From the line holding "(542, 261) = (497, 196): grey" through the line holding "camera: 35 degrees right, 0 degrees up" below, write out every line exactly; include both of those lines and drop the pictures.

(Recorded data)
────────

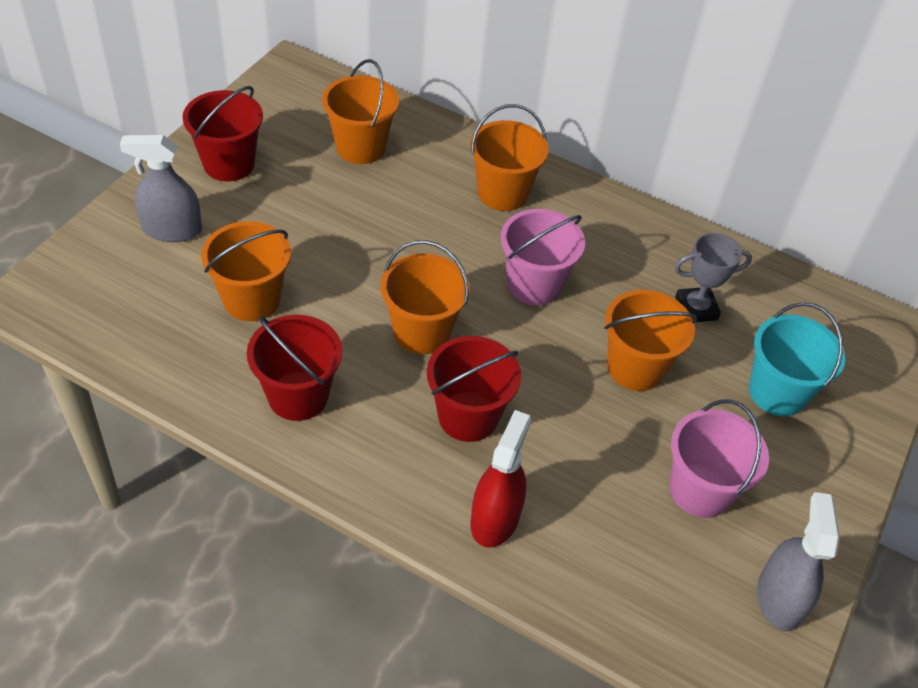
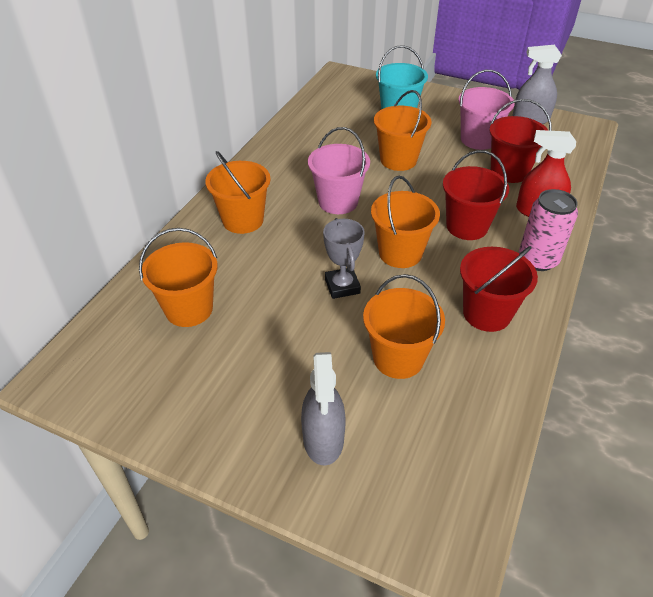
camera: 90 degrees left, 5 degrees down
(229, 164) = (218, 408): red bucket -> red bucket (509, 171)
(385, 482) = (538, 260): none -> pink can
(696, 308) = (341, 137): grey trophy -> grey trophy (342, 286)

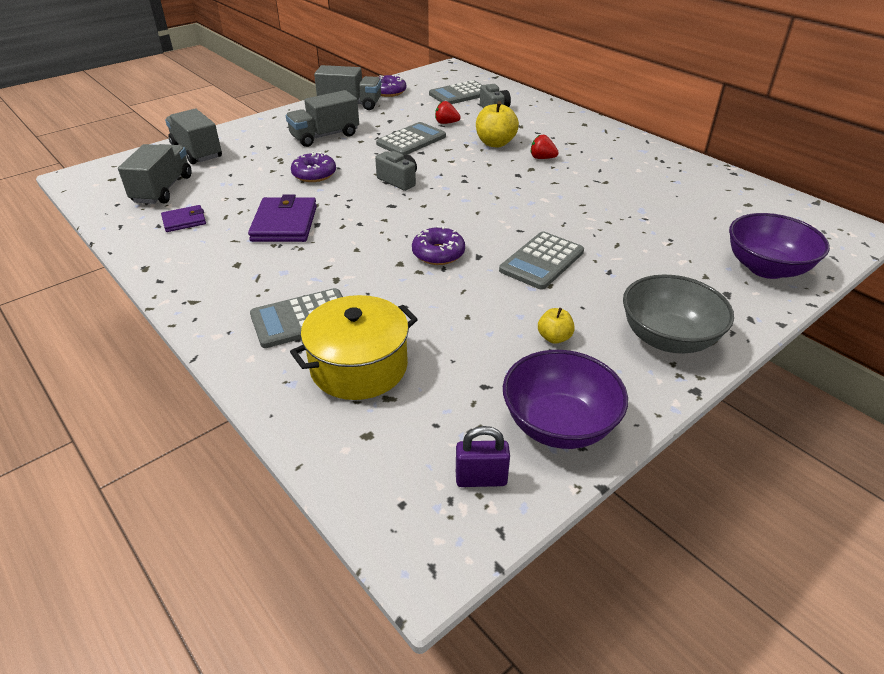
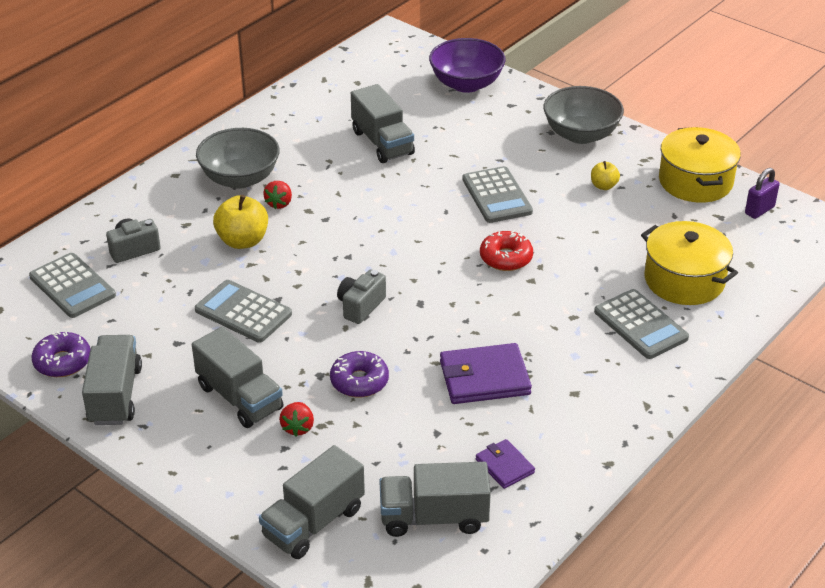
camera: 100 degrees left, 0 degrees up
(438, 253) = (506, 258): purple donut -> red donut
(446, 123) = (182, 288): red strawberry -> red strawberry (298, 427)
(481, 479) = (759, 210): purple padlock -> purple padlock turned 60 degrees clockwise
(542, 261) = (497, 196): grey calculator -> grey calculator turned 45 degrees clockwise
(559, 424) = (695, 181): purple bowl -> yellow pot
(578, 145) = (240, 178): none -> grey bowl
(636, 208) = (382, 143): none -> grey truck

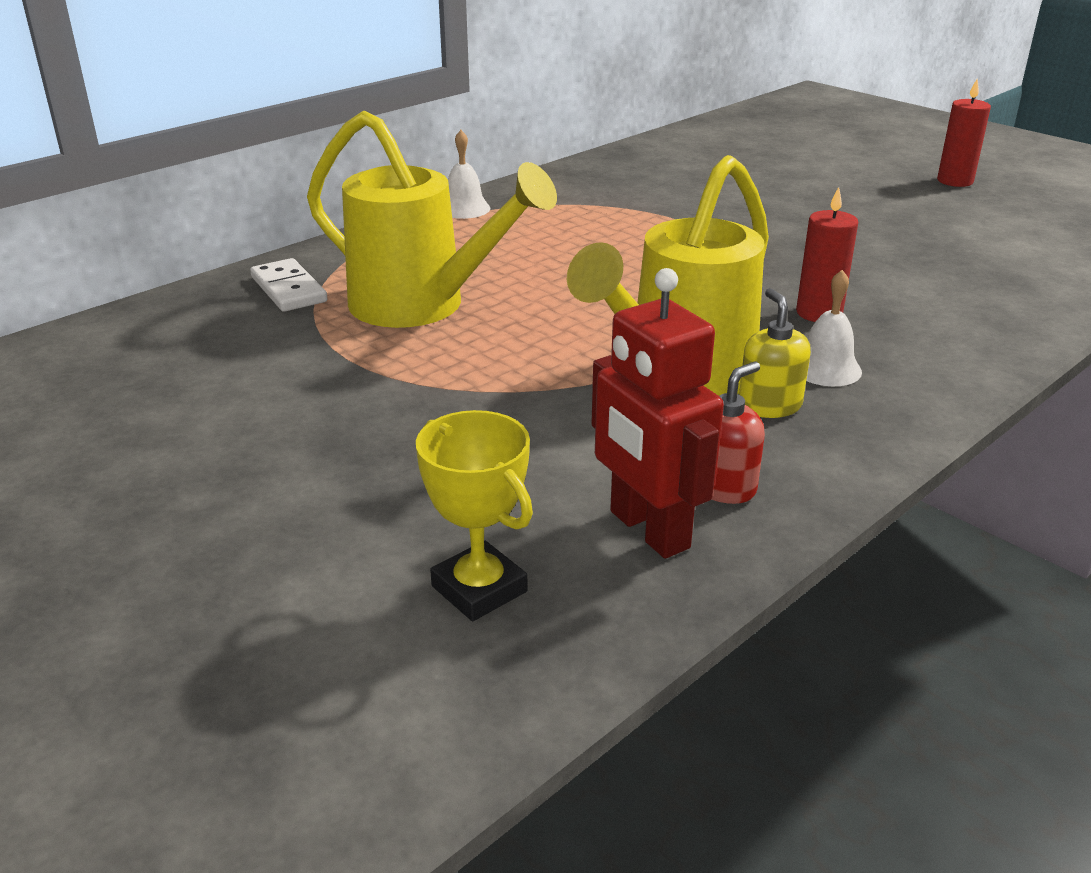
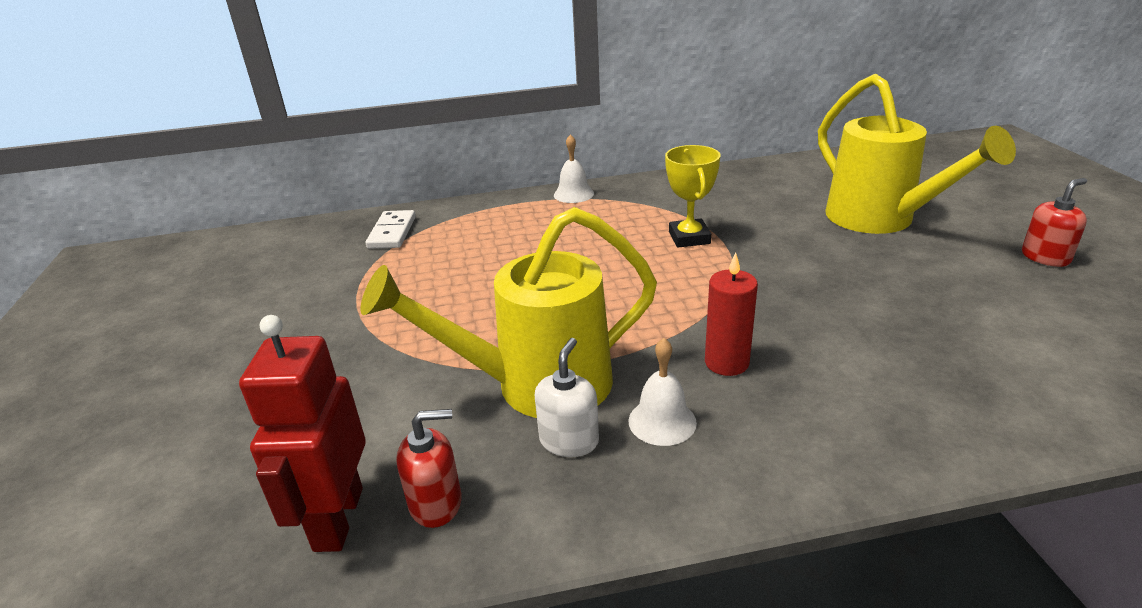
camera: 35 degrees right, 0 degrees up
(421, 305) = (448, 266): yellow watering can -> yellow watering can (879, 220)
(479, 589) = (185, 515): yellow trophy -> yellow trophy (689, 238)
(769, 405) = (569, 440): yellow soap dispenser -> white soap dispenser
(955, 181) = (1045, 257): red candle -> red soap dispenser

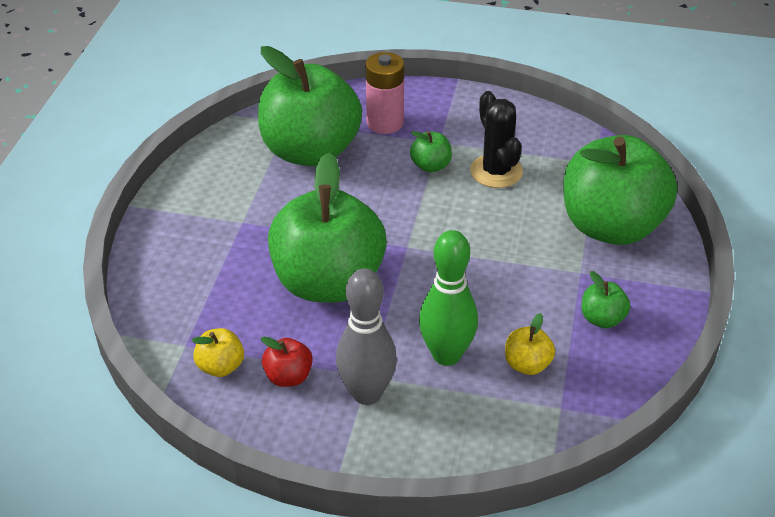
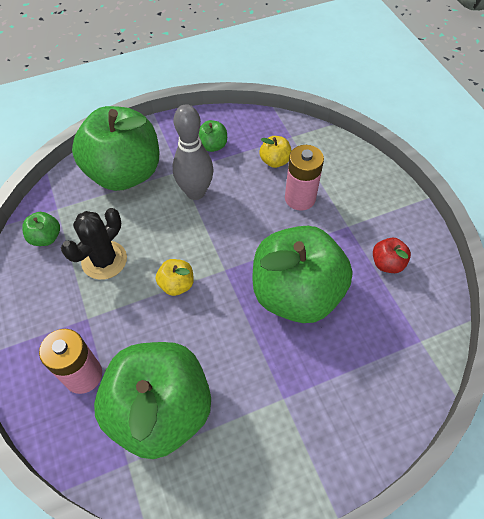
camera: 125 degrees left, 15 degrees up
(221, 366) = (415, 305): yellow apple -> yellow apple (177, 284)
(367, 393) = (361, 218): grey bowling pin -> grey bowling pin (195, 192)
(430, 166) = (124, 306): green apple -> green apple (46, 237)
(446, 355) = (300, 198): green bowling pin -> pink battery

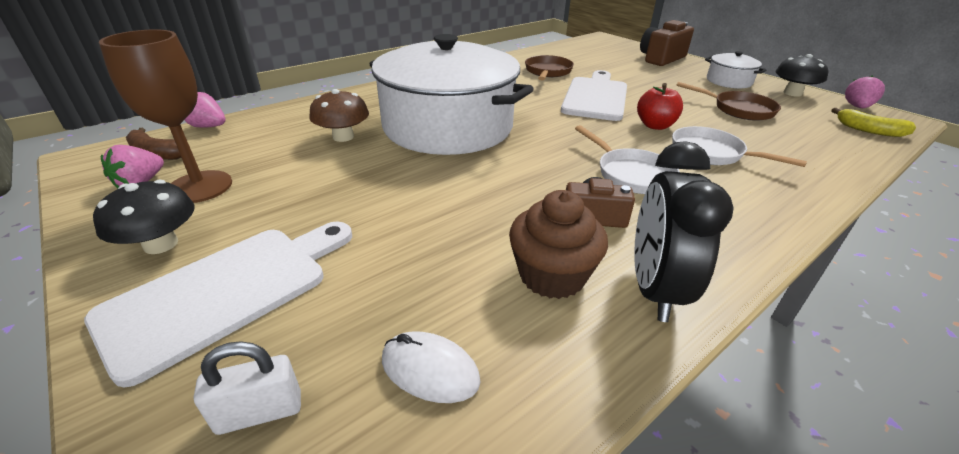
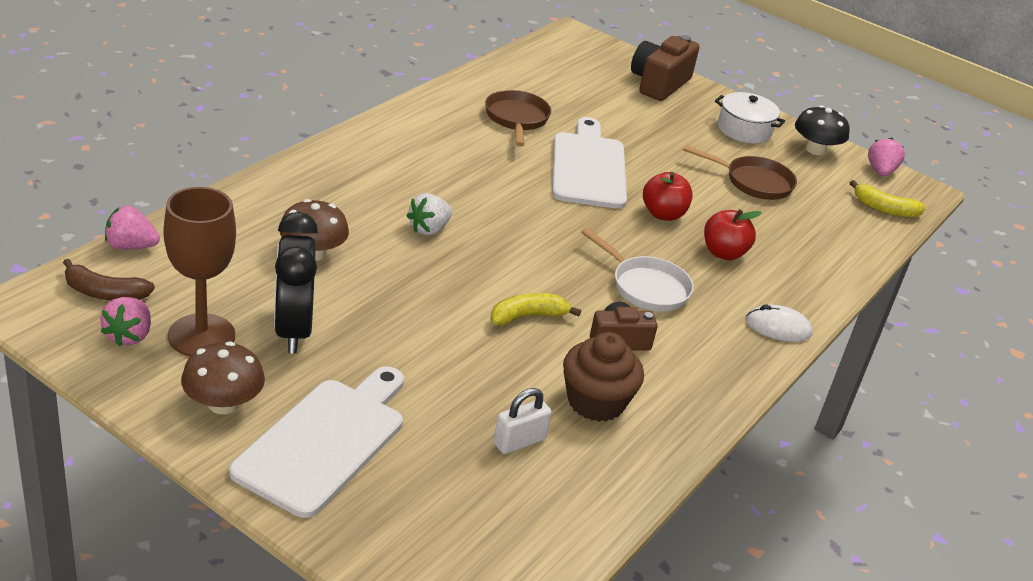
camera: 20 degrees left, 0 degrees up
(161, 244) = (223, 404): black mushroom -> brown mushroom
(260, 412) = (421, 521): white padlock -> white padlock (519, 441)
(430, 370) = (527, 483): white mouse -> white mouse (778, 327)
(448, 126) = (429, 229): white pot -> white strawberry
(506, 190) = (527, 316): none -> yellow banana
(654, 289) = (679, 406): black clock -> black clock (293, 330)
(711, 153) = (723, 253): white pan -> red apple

────────

Result of the exercise:
(542, 261) = (497, 196): grey calculator -> grey calculator turned 45 degrees clockwise
(559, 424) = (695, 181): purple bowl -> yellow pot
(578, 145) = (240, 178): none -> grey bowl
(636, 208) = (382, 143): none -> grey truck

camera: 35 degrees right, 0 degrees up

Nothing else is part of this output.